══ Excerpted records

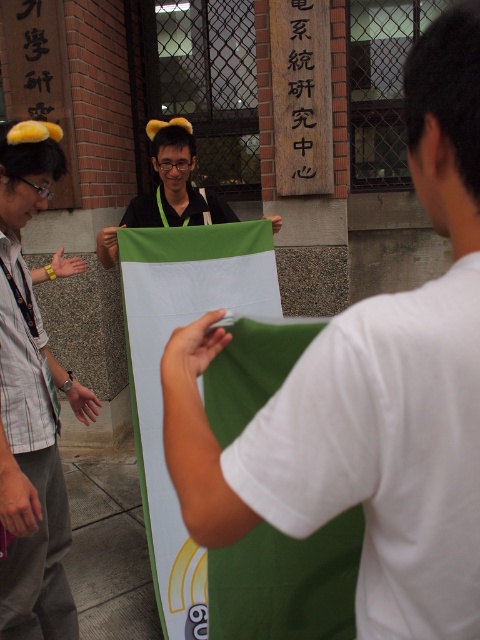
You are planning to hang a new banner that is 2 meters wide. You have two options in front of you, the matte green fabric at center and the green matte flag at center. Based on their sizes, which one should you choose to ensure it can cover the 2 meter width?

The green matte flag at center has a greater width than the matte green fabric at center. Since the green matte flag at center is wider, it would be the better choice to cover the 2 meter width requirement.

You are organizing an outdoor event and need to decide which object to use as a backdrop. The matte green fabric at center and the green matte flag at center are available. Which one would you choose if you want a larger backdrop?

The matte green fabric at center has a larger size compared to the green matte flag at center, so it would be the better choice for a larger backdrop.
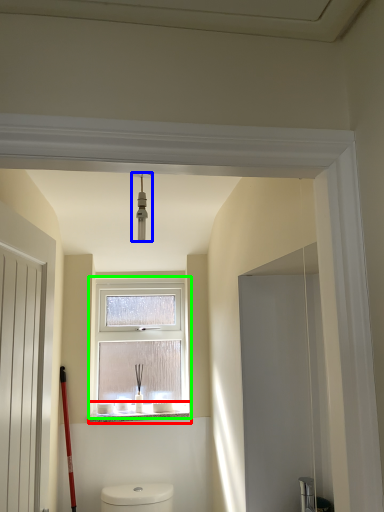
Question: Which is farther away from window sill (highlighted by a red box)? light fixture (highlighted by a blue box) or window (highlighted by a green box)?

Choices:
 (A) light fixture
 (B) window

Answer: (A)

════

Written task ▸
Render each line of the data above as a numbered list, omitting blank lines and the picture markers.

Response ▸
1. You are planning to hang a new banner that is 2 meters wide. You have two options in front of you, the matte green fabric at center and the green matte flag at center. Based on their sizes, which one should you choose to ensure it can cover the 2 meter width?
2. The green matte flag at center has a greater width than the matte green fabric at center. Since the green matte flag at center is wider, it would be the better choice to cover the 2 meter width requirement.
3. You are organizing an outdoor event and need to decide which object to use as a backdrop. The matte green fabric at center and the green matte flag at center are available. Which one would you choose if you want a larger backdrop?
4. The matte green fabric at center has a larger size compared to the green matte flag at center, so it would be the better choice for a larger backdrop.
5. Question: Which is farther away from window sill (highlighted by a red box)? light fixture (highlighted by a blue box) or window (highlighted by a green box)?
6. Choices:
7.  (A) light fixture
8.  (B) window
9. Answer: (A)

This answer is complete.